=== Data provided ===

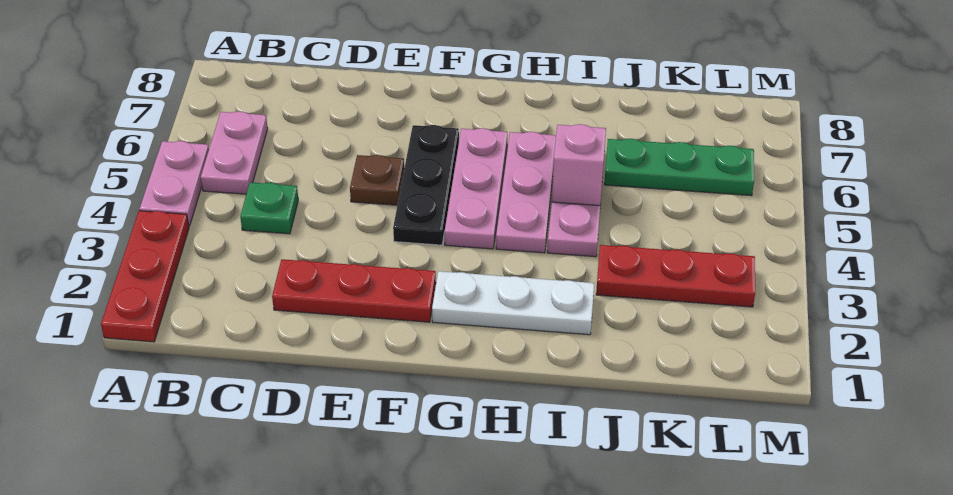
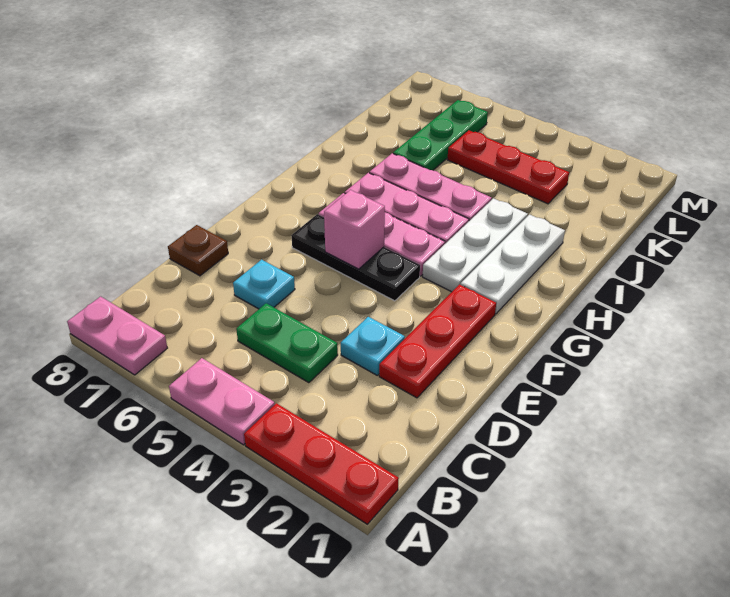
pink plate B5:B6 level 1 -> pink plate A7:A8 level 1
green plate C4 level 1 -> green plate C4:C5 level 1
none -> cyan plate D3 level 1
none -> cyan plate D6 level 1
brown plate E5 level 1 -> brown plate D8 level 1
none -> white plate G3:I3 level 1
pink brick I5 level 2 -> pink brick F5 level 2
red plate J3:L3 level 1 -> red plate K3:K5 level 1

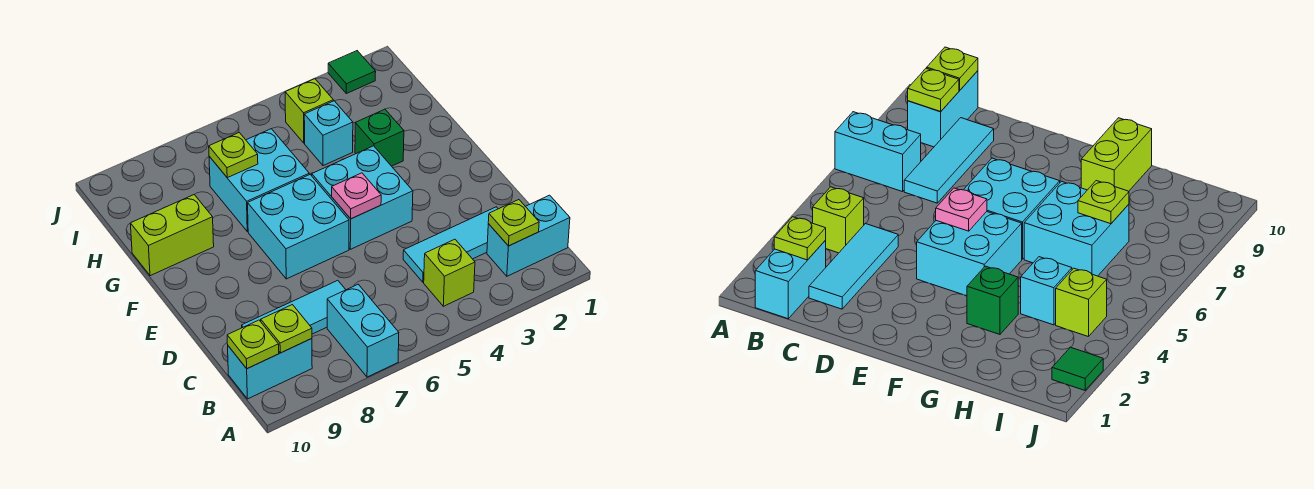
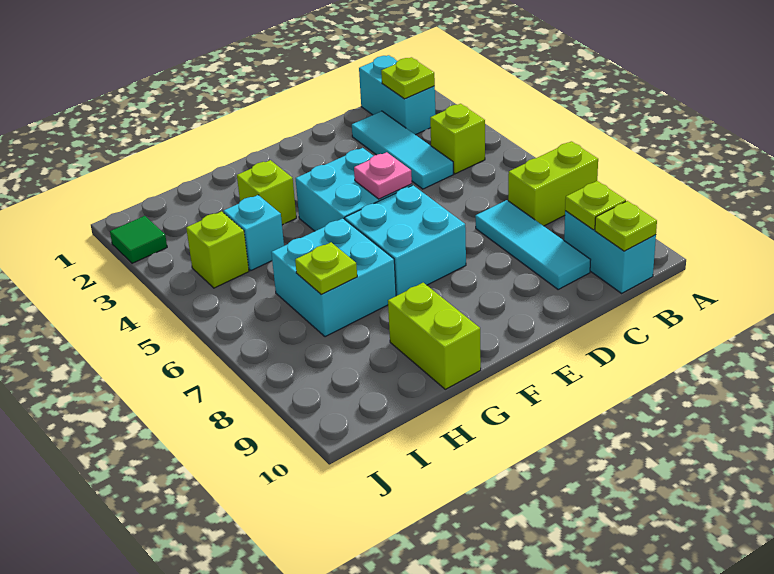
cyan brick A7:B7 level 1 -> lime brick A7:B7 level 1
green brick G3 level 1 -> lime brick G3 level 1

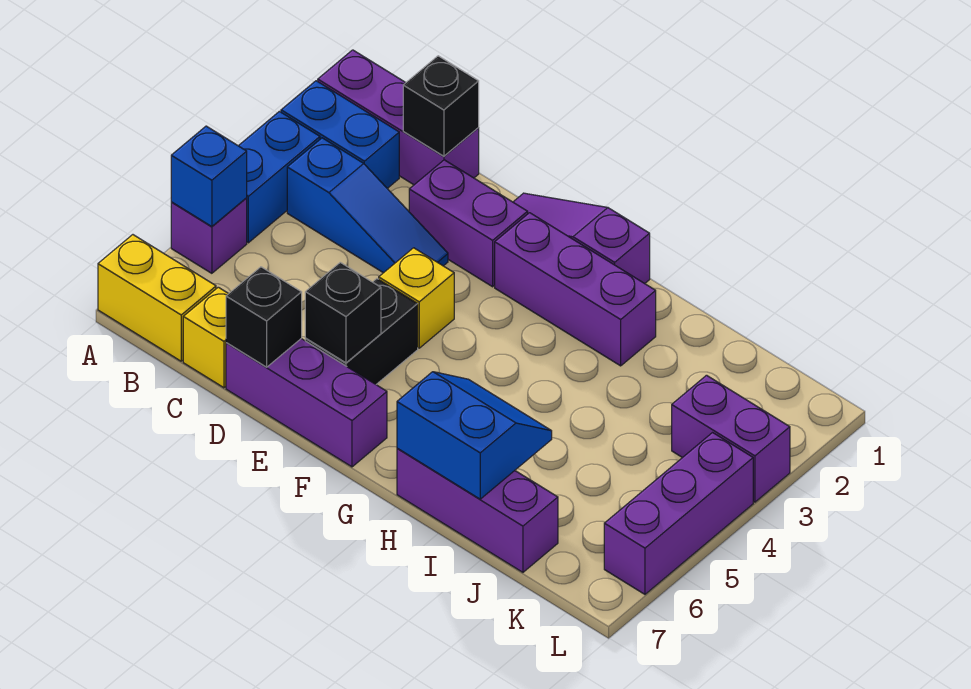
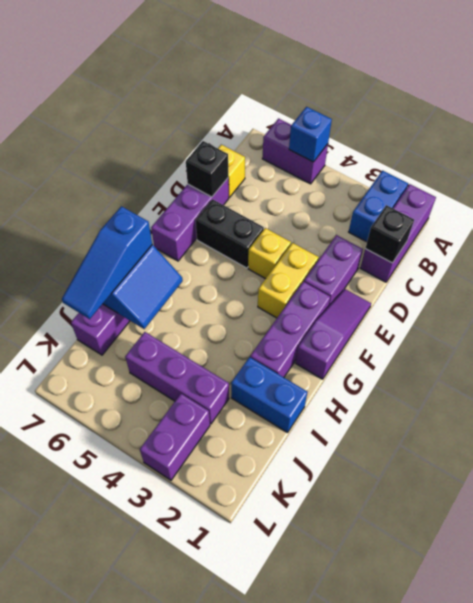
blue brick A3:A4 level 1 -> blue brick I1:I2 level 1
purple brick A5 level 1 -> purple brick A5:A6 level 1
yellow brick A7:B7 level 1 -> yellow brick E3:F3 level 1
blue slope B3:D3 level 1 top B -> blue slope H7:J7 level 3 top H
black brick E6 level 2 -> none
purple brick L4:L6 level 1 -> purple brick J3:J5 level 1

===

● **Task requirements**
A single figure is the whole answer here: the number of lines in the records above that include "brick".

● **Result of this exercise**
8